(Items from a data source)
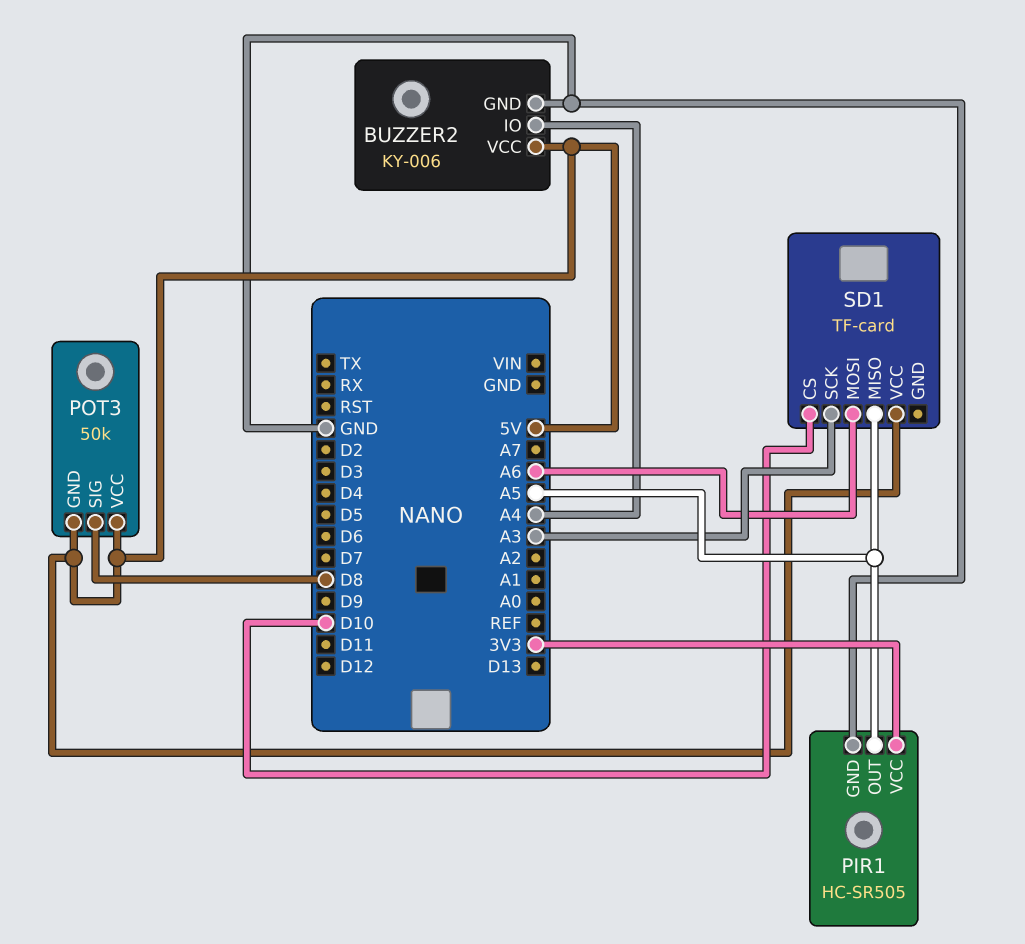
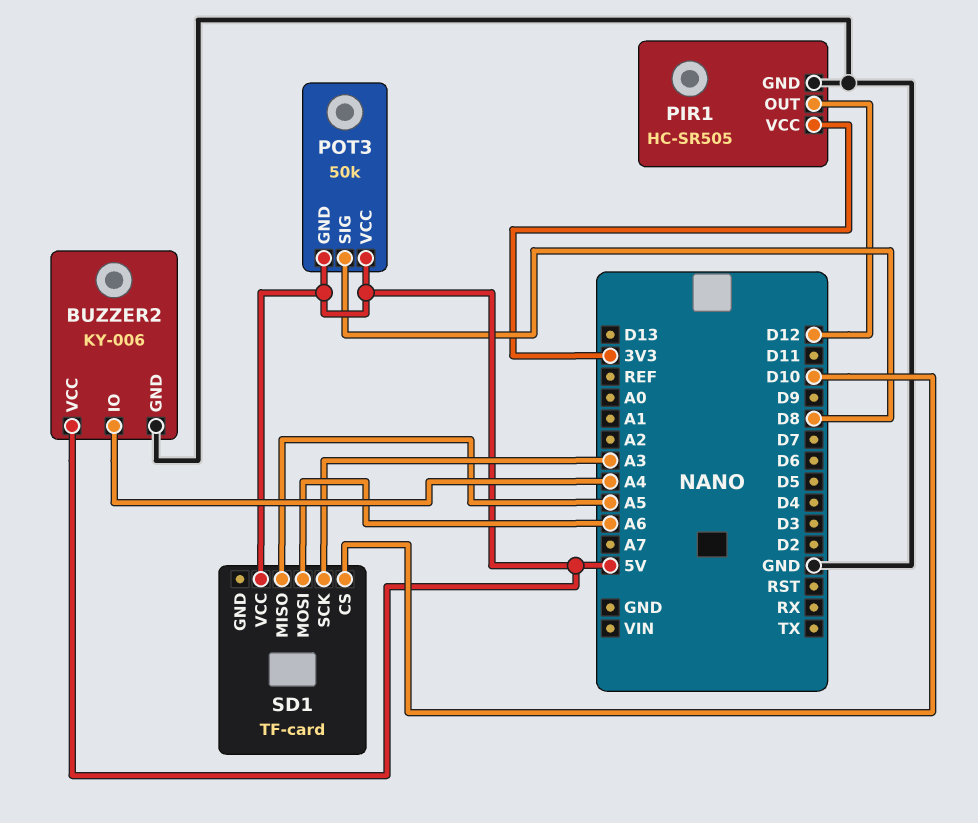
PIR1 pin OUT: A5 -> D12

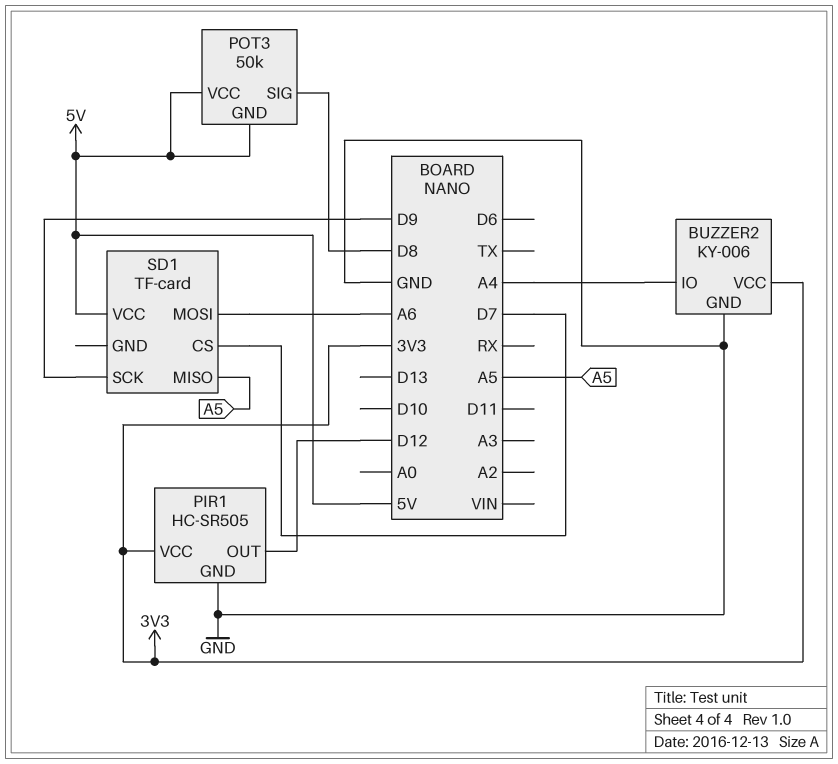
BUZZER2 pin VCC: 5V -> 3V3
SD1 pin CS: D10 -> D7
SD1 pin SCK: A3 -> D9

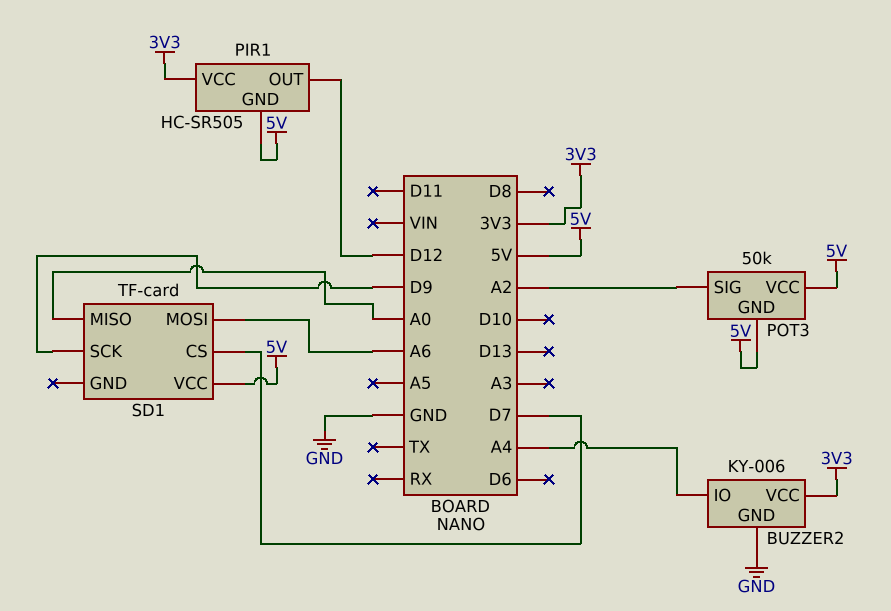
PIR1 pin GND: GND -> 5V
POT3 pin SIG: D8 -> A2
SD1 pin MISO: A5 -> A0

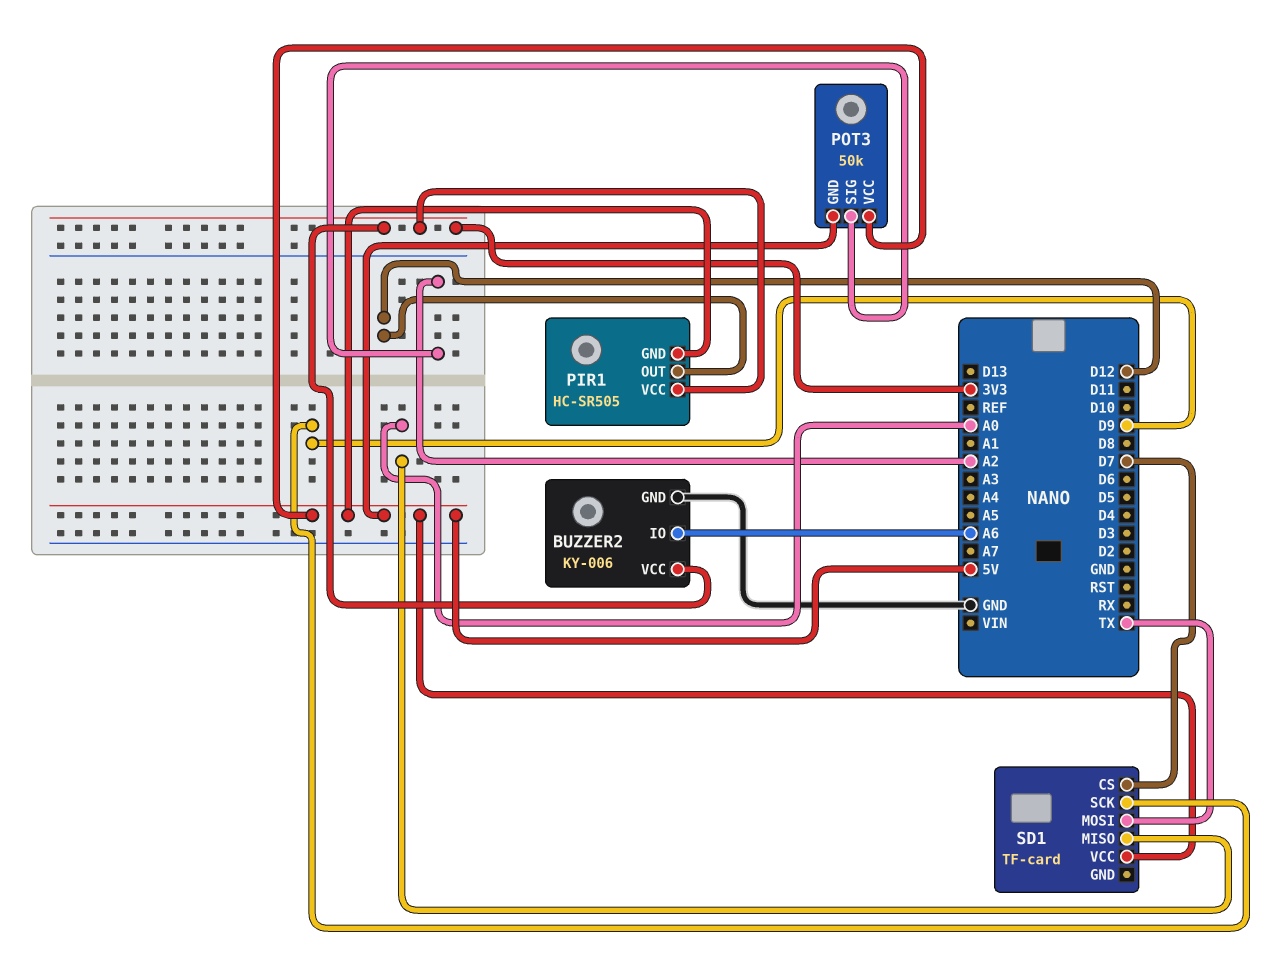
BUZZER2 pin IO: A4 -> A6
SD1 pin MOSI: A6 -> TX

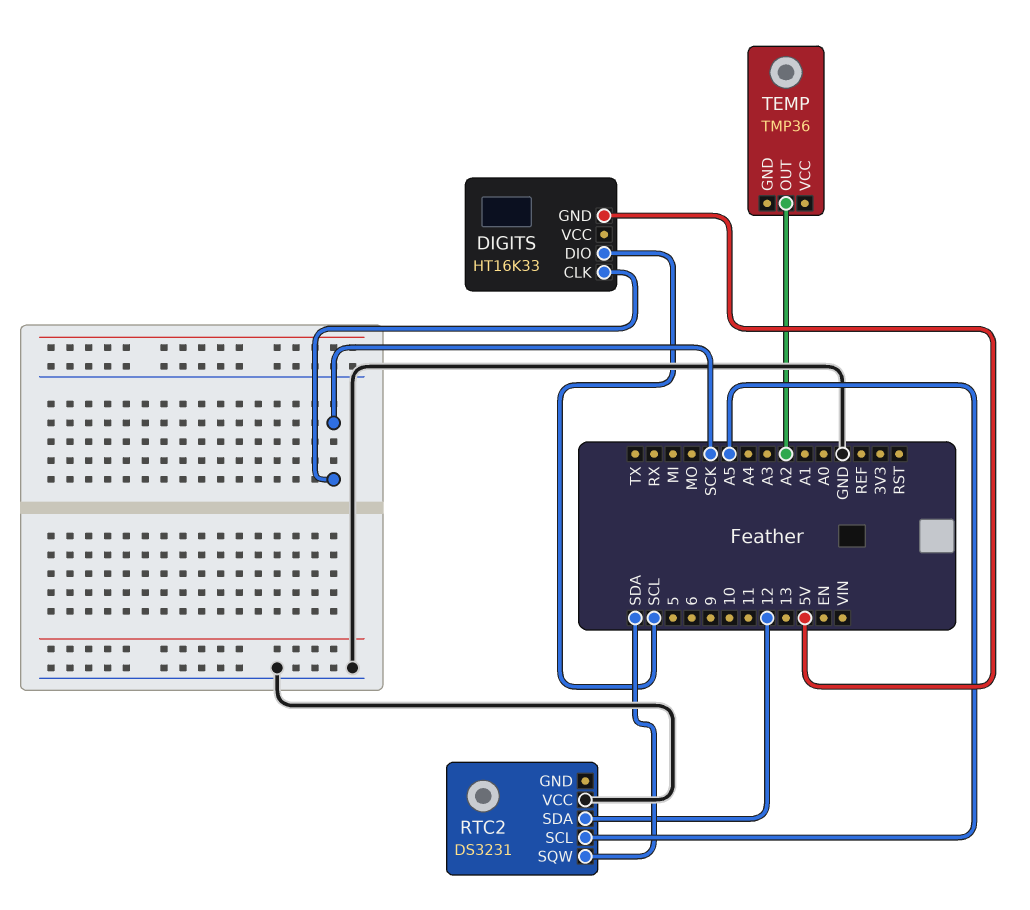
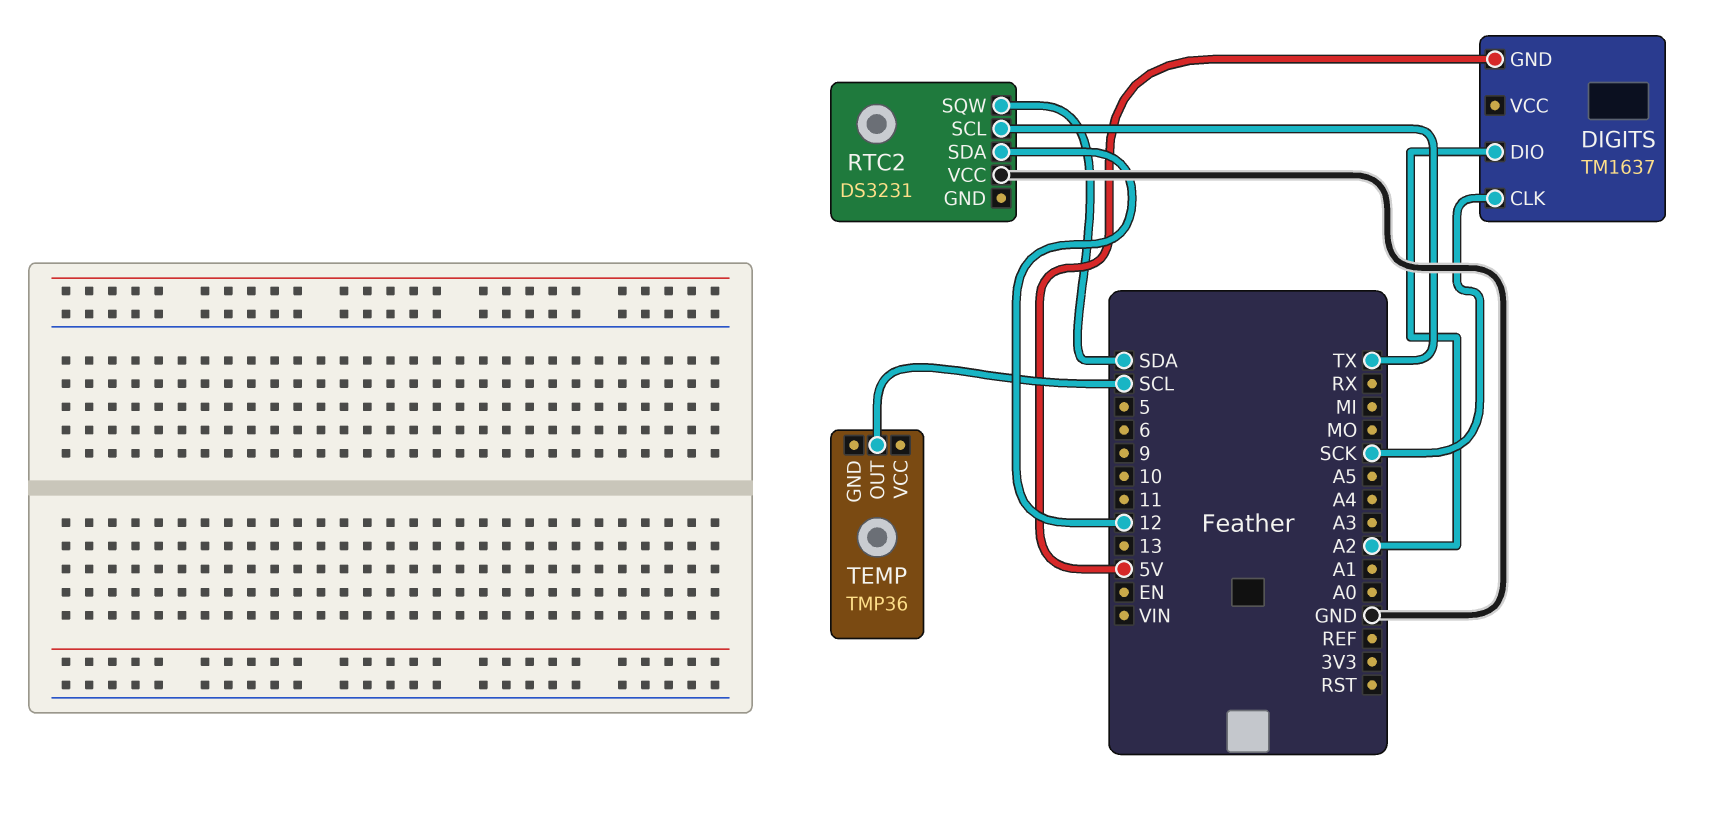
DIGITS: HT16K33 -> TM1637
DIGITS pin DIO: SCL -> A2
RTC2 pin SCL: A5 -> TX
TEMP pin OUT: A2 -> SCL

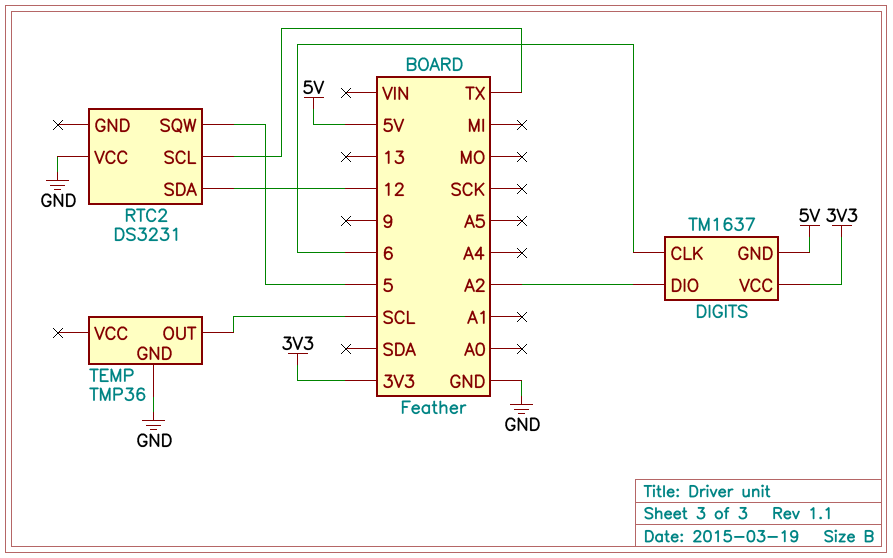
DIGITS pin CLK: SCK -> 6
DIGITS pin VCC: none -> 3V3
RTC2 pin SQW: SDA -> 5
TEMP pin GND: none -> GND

Work instruction:
Note down each line above where the word "TEMP" occurs.

Exercise answer:
TEMP pin OUT: A2 -> SCL
TEMP pin GND: none -> GND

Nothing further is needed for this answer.